* Task prompt:
Every line from the one with "brown book [290,194,416,253]" up to and including the one with "yellow dice [589,502,631,551]" is to be output exactly as it appears below; pictures are not.

[Before-and-after scene images]
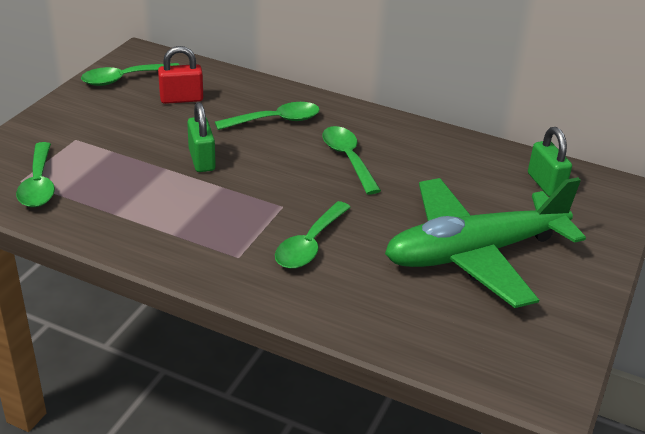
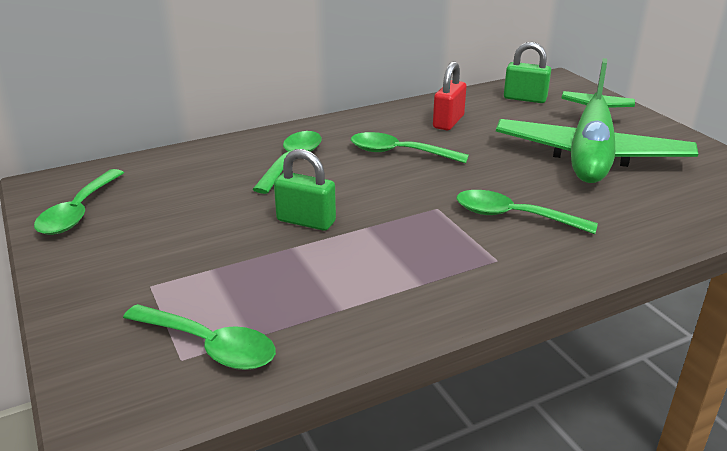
camera: 50 degrees left, 5 degrees down
red padlock [158,46,203,104] -> red padlock moved to [433,61,467,130]
green spoon [275,201,351,269] -> green spoon turned 135 degrees clockwise [456,190,598,234]

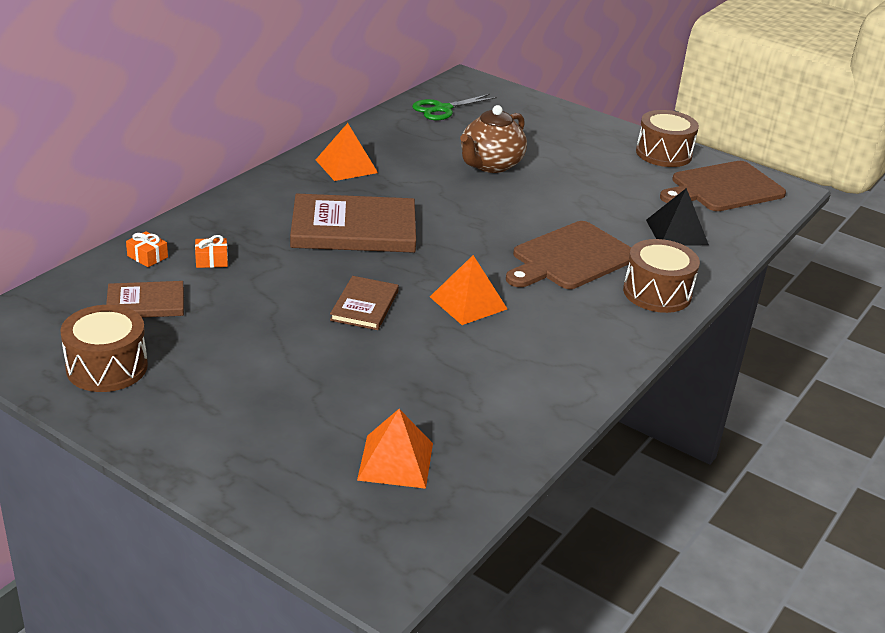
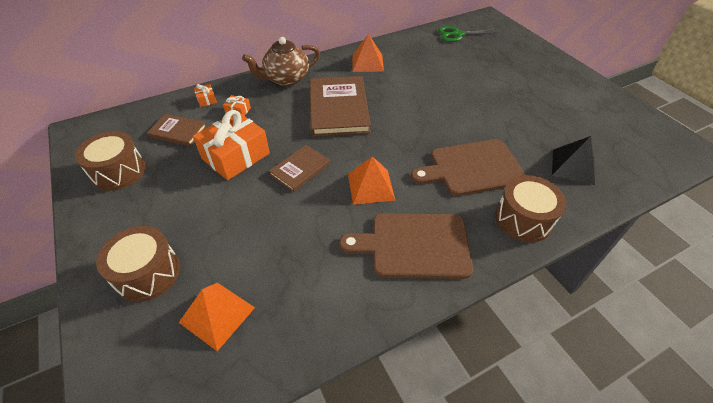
camera: 30 degrees right, 15 degrees up
brown book [290,194,416,253] -> brown book turned 60 degrees clockwise [309,76,371,137]
brown teapot [460,105,527,173] -> brown teapot moved to [242,37,320,86]
brown drum [636,110,699,167] -> brown drum moved to [96,226,180,302]
brown cutting board [660,161,786,211] -> brown cutting board moved to [339,213,473,279]
none -> orange gift [193,110,270,180]

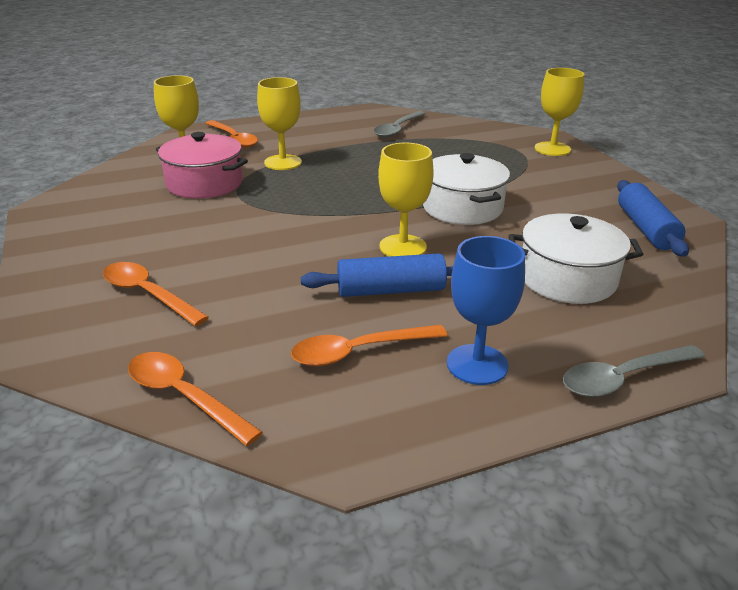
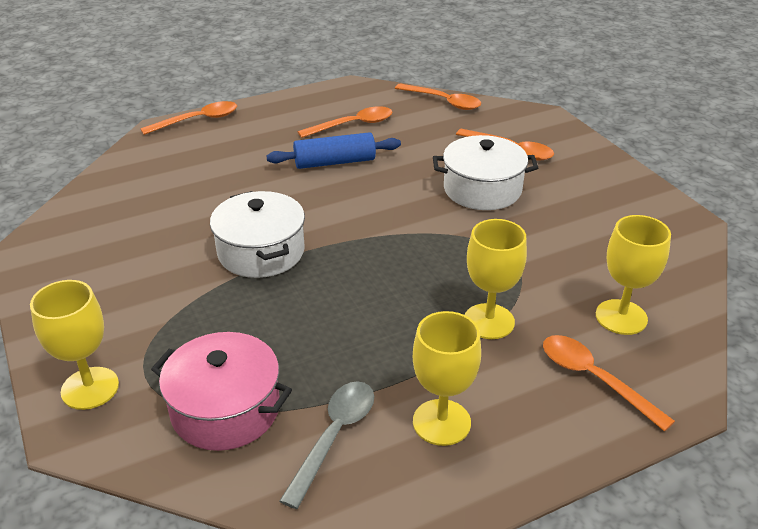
camera: 175 degrees right, 5 degrees up
pink pot [156,132,248,199] -> pink pot moved to [151,332,292,451]
yellow goblet [378,143,434,256] -> yellow goblet moved to [413,311,481,446]
blue goblet [447,236,525,385] -> none
white pot [508,213,643,304] -> white pot moved to [433,135,538,210]
grey spoon [563,345,705,397] -> orange spoon [140,101,237,135]
blue rolling pin [617,180,689,257] -> none

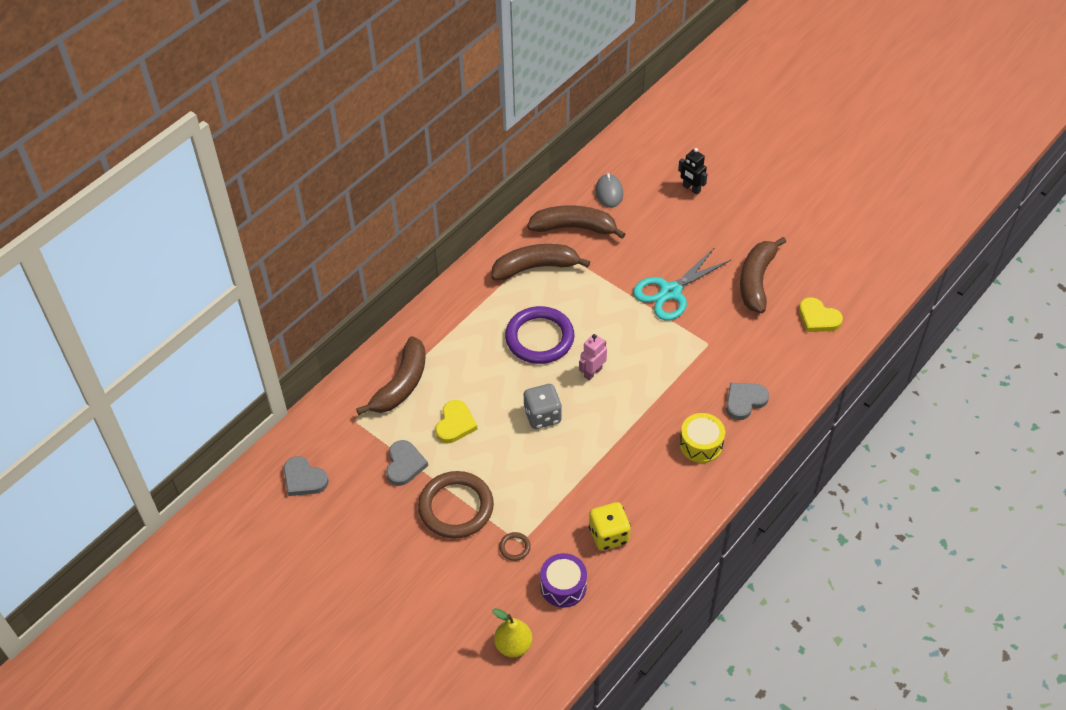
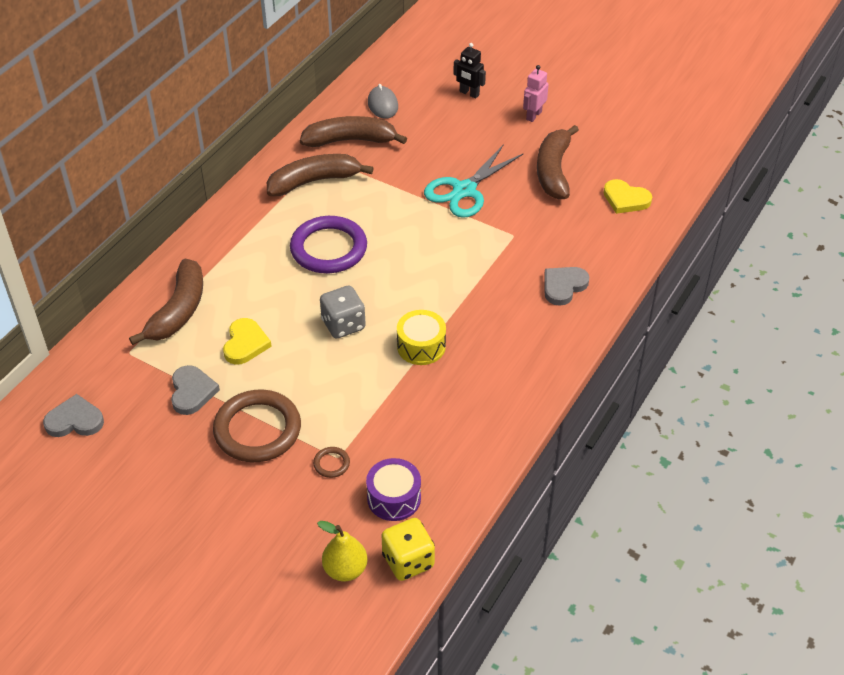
camera: 10 degrees left, 5 degrees down
grey heart [284,456,329,496] -> grey heart turned 150 degrees clockwise [43,394,104,437]
pink robot [579,334,607,381] -> pink robot moved to [523,65,549,122]
yellow dice [589,502,631,551] -> yellow dice moved to [381,518,435,581]
yellow drum [680,413,725,463] -> yellow drum moved to [397,310,446,365]

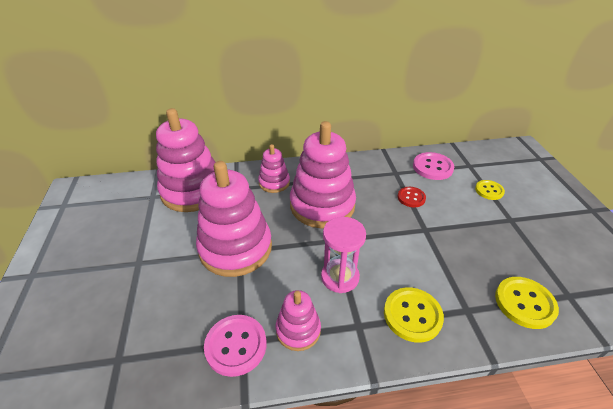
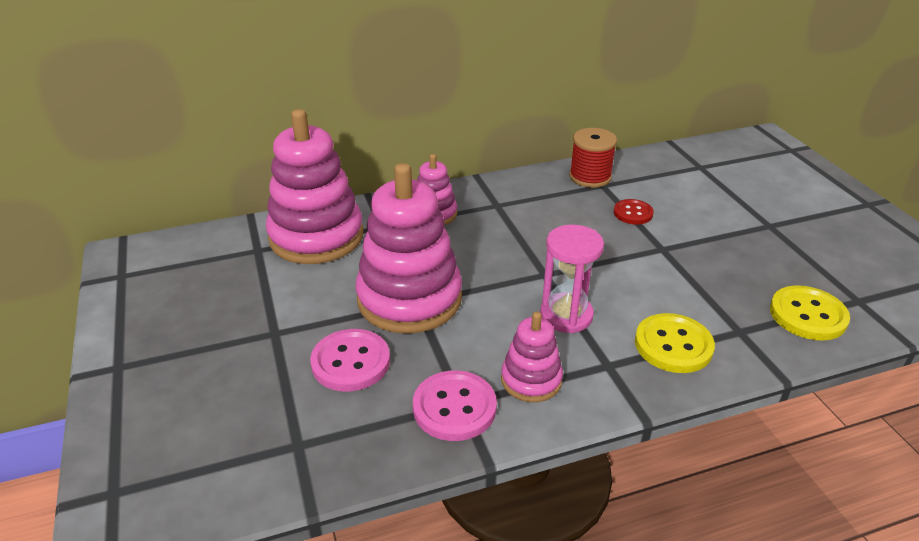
camera: 10 degrees left, 5 degrees down
pink stacking toy [290,121,356,228] -> none
pink button [413,152,454,180] -> pink button moved to [310,329,390,391]
yellow button [475,180,505,200] -> none
none -> red spool [569,128,617,188]

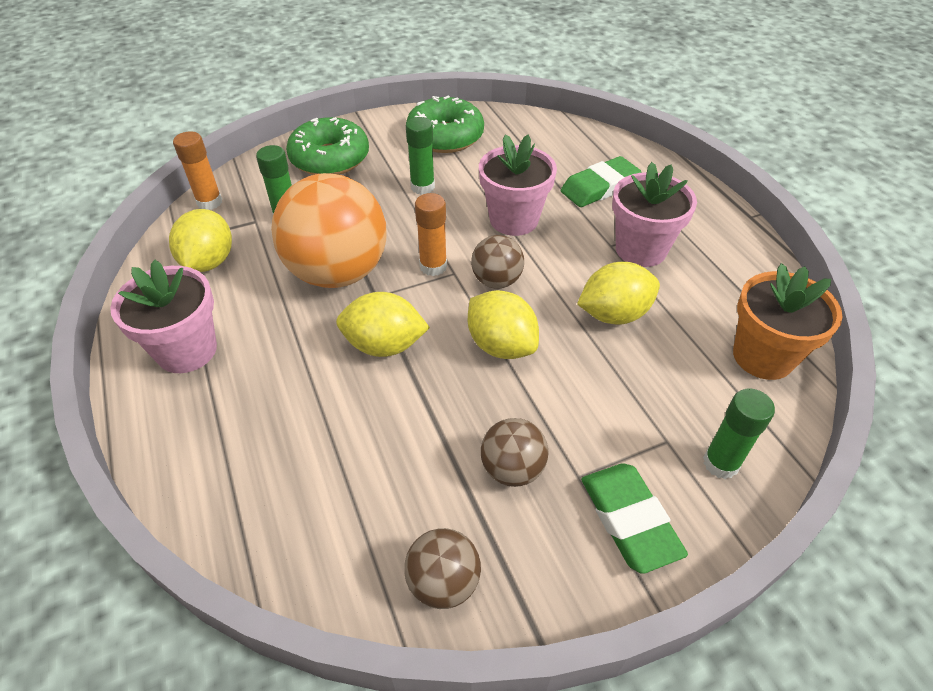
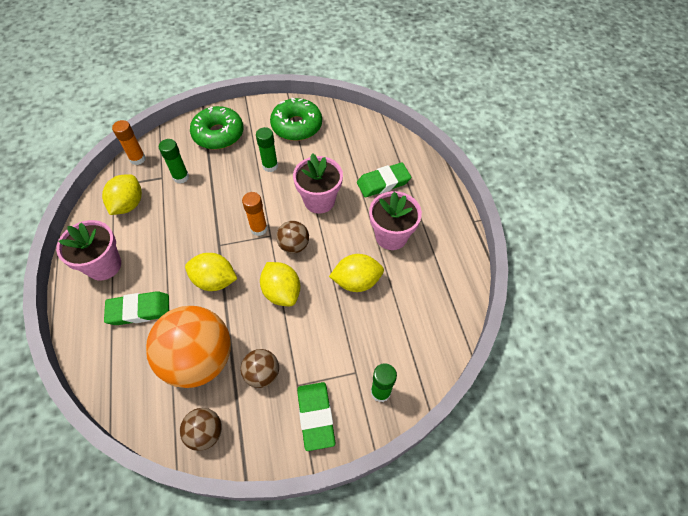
camera: 10 degrees right, 10 degrees up
orange ball [271,173,387,288] -> orange ball moved to [146,306,231,388]
orange flower pot [733,263,843,380] -> none
none -> green eraser [104,291,169,325]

* Exercise answer:
brown book [290,194,416,253] -> brown book turned 60 degrees clockwise [309,76,371,137]
brown teapot [460,105,527,173] -> brown teapot moved to [242,37,320,86]
brown drum [636,110,699,167] -> brown drum moved to [96,226,180,302]
brown cutting board [660,161,786,211] -> brown cutting board moved to [339,213,473,279]
none -> orange gift [193,110,270,180]

camera: 175 degrees right, 5 degrees up
pink pot [156,132,248,199] -> pink pot moved to [151,332,292,451]
yellow goblet [378,143,434,256] -> yellow goblet moved to [413,311,481,446]
blue goblet [447,236,525,385] -> none
white pot [508,213,643,304] -> white pot moved to [433,135,538,210]
grey spoon [563,345,705,397] -> orange spoon [140,101,237,135]
blue rolling pin [617,180,689,257] -> none

camera: 10 degrees left, 5 degrees down
grey heart [284,456,329,496] -> grey heart turned 150 degrees clockwise [43,394,104,437]
pink robot [579,334,607,381] -> pink robot moved to [523,65,549,122]
yellow dice [589,502,631,551] -> yellow dice moved to [381,518,435,581]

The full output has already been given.